* Object matching data *
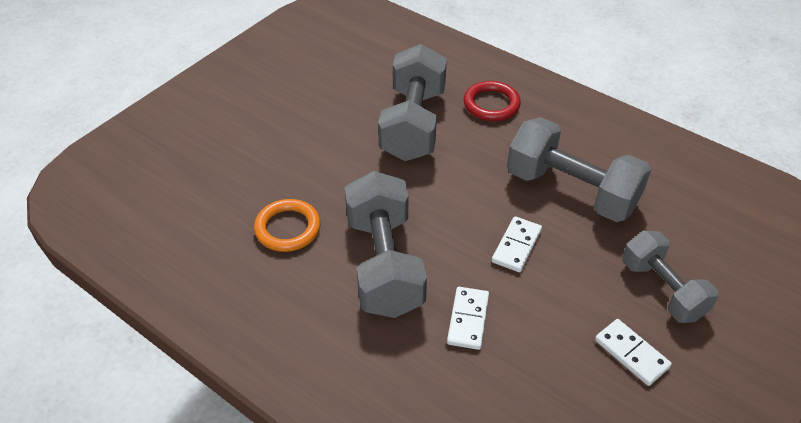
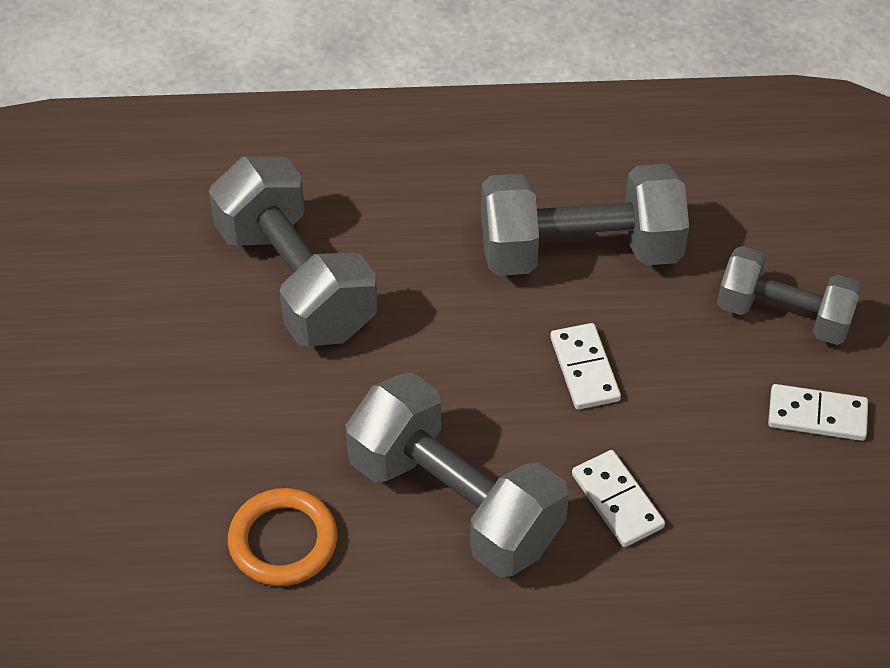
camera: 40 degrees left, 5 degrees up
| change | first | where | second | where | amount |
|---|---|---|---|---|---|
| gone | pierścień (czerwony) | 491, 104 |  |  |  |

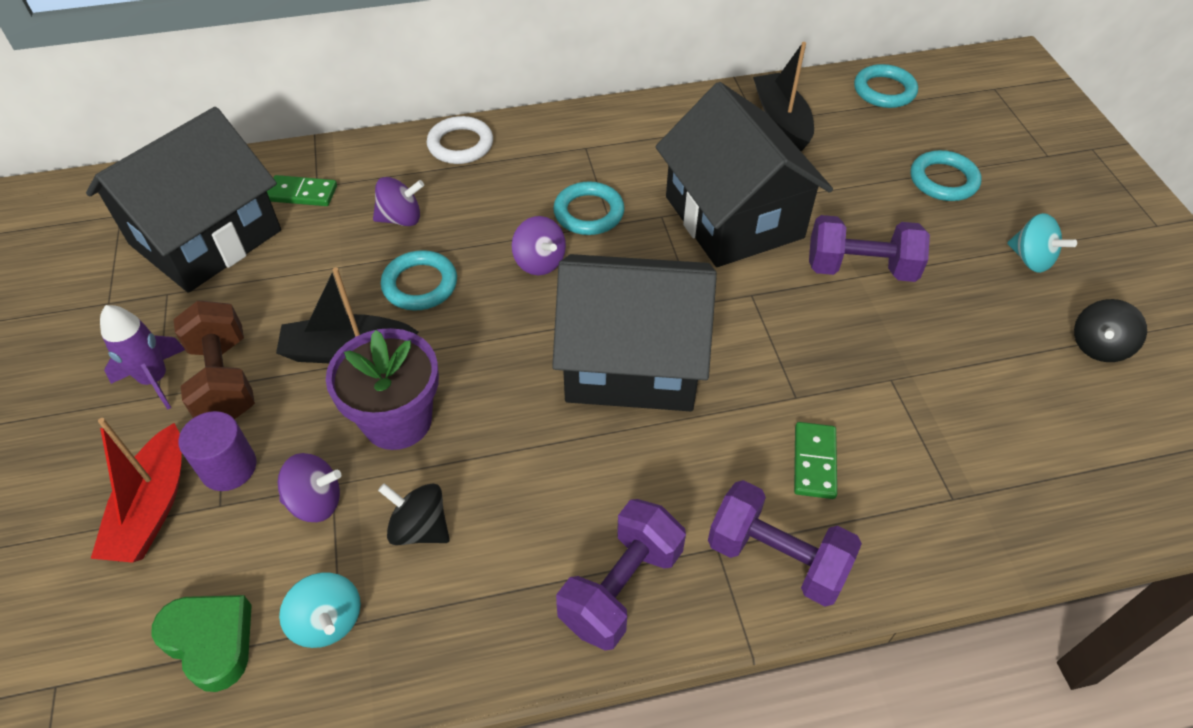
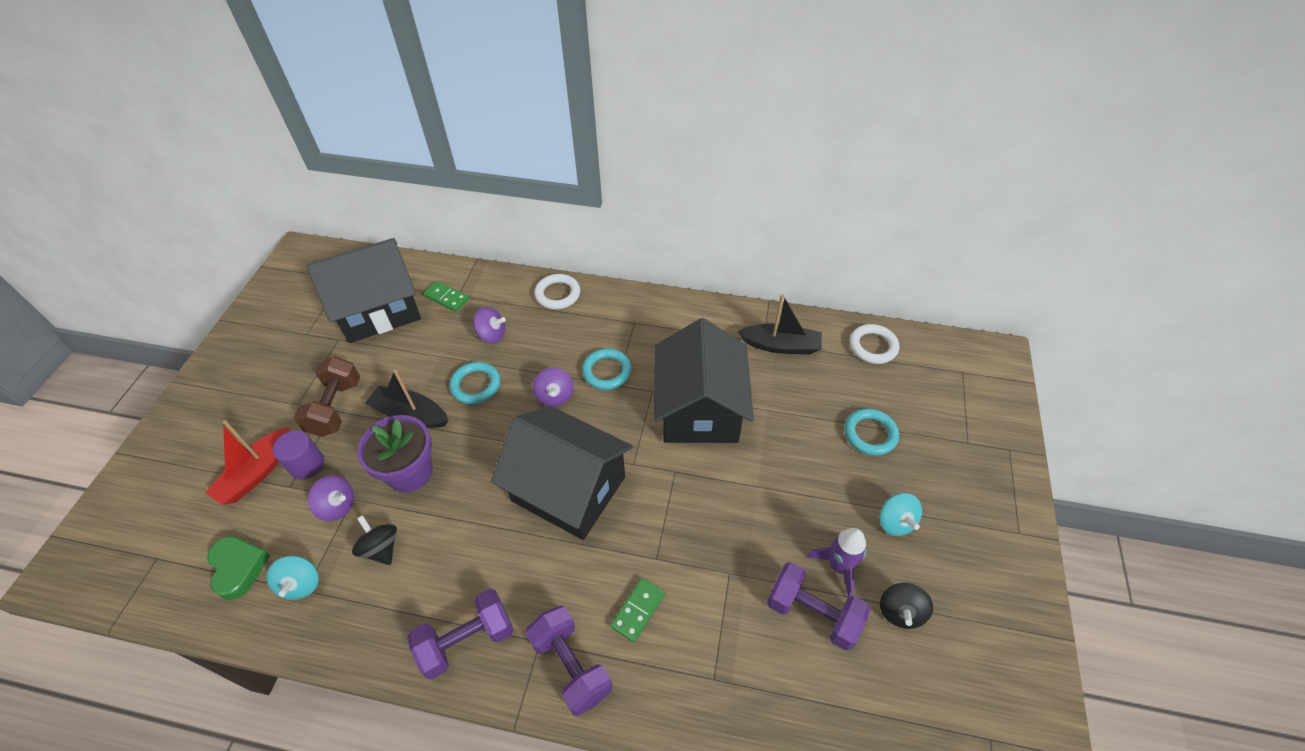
camera: 25 degrees right, 0 degrees up
| change | first | where | second | where | amount |
|---|---|---|---|---|---|
| shifted | rakieta (fioletowy) | 155, 379 |  | 838, 566 |  |
| shifted | hantel (fioletowy) | 860, 268 |  | 813, 613 |  |
| repainted | pierścień (turkusowy) | 884, 91 | pierścień (biały) | 873, 346 |  |
| rotated | łódka (czarny) | 781, 120 |  | 781, 345 | 90 degrees clockwise |
| rotated | bączek (czarny) | 1098, 346 |  | 900, 612 | 45 degrees counterclockwise |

* PROMPT *
Each entry above is to be given again exactly, and any image in it is to be dropped.

* ANSWER FOR THIS EXERCISE *
camera: 40 degrees left, 5 degrees up
| change | first | where | second | where | amount |
|---|---|---|---|---|---|
| gone | pierścień (czerwony) | 491, 104 |  |  |  |

camera: 25 degrees right, 0 degrees up
| change | first | where | second | where | amount |
|---|---|---|---|---|---|
| shifted | rakieta (fioletowy) | 155, 379 |  | 838, 566 |  |
| shifted | hantel (fioletowy) | 860, 268 |  | 813, 613 |  |
| repainted | pierścień (turkusowy) | 884, 91 | pierścień (biały) | 873, 346 |  |
| rotated | łódka (czarny) | 781, 120 |  | 781, 345 | 90 degrees clockwise |
| rotated | bączek (czarny) | 1098, 346 |  | 900, 612 | 45 degrees counterclockwise |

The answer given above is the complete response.